Render the records from the line containing "valves (1129, 615)" through the line containing "Misaki [542, 1674]", inclusive, as a two-column CSV with the headers input and output. Give one row per record, put each field in double quotes, and replace any line breaks with spaces.

***

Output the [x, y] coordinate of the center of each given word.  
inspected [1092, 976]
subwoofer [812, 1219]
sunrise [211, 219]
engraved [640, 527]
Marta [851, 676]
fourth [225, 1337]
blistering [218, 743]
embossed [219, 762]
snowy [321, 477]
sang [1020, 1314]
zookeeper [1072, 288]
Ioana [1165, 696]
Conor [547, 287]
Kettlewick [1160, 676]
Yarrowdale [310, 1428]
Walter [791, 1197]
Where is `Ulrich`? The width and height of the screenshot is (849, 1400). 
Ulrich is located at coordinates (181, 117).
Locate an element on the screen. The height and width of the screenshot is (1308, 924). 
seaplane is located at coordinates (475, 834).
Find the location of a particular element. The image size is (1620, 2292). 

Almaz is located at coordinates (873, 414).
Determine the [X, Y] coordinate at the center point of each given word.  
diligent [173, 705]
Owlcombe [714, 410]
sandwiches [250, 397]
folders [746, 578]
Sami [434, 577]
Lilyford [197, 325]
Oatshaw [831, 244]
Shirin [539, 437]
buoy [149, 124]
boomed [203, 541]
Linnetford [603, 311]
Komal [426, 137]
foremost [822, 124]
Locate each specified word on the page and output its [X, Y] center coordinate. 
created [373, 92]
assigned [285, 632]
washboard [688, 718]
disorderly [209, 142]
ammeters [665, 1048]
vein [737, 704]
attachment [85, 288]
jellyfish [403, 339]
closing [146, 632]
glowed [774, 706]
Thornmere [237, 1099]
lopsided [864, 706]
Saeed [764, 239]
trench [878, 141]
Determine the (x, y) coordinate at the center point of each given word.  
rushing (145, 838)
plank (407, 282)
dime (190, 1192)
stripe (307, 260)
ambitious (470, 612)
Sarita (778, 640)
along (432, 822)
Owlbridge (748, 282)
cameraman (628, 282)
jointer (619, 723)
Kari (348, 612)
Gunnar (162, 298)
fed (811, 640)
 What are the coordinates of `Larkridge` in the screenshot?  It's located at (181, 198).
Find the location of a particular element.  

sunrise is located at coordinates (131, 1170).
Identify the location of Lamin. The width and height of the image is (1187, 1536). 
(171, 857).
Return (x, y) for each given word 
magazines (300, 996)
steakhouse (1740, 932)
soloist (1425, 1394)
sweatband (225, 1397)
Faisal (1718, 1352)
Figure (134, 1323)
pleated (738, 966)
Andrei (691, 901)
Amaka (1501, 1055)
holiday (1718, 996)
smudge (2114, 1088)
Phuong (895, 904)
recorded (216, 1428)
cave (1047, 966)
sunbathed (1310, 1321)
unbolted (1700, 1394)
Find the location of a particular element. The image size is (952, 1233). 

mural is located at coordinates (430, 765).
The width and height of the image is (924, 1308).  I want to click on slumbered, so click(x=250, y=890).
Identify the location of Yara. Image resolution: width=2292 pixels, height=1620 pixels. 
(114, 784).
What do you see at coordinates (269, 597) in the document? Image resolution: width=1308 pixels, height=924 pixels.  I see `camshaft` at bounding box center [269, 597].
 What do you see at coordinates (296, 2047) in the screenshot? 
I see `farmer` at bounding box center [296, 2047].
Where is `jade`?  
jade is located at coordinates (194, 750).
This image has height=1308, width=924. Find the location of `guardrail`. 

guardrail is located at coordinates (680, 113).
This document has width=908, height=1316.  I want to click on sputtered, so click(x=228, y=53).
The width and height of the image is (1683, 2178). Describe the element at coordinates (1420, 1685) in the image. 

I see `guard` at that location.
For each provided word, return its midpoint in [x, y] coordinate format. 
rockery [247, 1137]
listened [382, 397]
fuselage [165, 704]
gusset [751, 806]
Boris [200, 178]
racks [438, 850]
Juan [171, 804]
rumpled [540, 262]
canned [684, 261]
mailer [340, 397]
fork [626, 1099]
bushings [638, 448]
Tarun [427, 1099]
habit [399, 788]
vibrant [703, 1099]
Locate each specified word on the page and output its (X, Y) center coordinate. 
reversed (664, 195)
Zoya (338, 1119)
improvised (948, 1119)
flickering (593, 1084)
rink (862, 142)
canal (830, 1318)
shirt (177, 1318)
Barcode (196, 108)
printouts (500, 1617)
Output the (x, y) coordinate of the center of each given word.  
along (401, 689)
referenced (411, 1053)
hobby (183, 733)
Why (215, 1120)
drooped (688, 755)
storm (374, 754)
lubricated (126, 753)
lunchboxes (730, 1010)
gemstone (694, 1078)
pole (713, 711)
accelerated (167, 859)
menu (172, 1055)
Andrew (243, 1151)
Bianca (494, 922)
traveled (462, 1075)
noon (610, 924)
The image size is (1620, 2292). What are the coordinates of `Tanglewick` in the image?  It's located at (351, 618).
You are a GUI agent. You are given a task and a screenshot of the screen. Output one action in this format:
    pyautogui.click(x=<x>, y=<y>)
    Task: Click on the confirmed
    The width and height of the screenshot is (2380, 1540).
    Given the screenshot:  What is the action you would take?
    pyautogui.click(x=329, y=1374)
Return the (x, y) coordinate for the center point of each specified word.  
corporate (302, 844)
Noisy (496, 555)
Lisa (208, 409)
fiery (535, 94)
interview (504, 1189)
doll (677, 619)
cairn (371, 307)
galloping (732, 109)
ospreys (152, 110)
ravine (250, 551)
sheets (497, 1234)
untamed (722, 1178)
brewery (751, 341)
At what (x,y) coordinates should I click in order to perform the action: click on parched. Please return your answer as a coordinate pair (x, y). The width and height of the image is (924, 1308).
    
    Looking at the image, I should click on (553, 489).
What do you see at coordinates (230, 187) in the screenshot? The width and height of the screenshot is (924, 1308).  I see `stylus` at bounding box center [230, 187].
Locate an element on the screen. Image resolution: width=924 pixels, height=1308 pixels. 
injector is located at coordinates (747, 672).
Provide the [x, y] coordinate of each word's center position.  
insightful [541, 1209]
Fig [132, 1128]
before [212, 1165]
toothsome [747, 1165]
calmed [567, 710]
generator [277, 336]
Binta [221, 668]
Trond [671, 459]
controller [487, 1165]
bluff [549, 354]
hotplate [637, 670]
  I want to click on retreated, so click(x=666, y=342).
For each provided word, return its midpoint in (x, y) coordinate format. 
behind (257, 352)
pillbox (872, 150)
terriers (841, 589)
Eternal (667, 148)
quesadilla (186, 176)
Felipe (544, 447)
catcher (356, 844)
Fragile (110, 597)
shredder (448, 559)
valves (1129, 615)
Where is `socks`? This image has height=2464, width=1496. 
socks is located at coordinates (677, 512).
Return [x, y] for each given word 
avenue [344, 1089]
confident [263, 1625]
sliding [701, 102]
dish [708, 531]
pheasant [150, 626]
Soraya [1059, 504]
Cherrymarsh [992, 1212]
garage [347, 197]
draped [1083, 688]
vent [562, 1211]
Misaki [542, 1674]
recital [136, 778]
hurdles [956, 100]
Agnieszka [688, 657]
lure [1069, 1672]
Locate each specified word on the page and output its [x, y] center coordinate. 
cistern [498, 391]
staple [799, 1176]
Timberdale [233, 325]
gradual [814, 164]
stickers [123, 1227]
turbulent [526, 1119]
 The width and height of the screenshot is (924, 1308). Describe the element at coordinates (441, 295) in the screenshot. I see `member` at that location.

***

*TASK RESULT*.
input,output
"valves","(1129, 615)"
"Where is `socks`? This image has height=2464, width=1496.","socks is located at coordinates (677, 512)."
"Return [x, y] for each given word avenue","[344, 1089]"
"confident","[263, 1625]"
"sliding","[701, 102]"
"dish","[708, 531]"
"pheasant","[150, 626]"
"Soraya","[1059, 504]"
"Cherrymarsh","[992, 1212]"
"garage","[347, 197]"
"draped","[1083, 688]"
"vent","[562, 1211]"
"Misaki","[542, 1674]"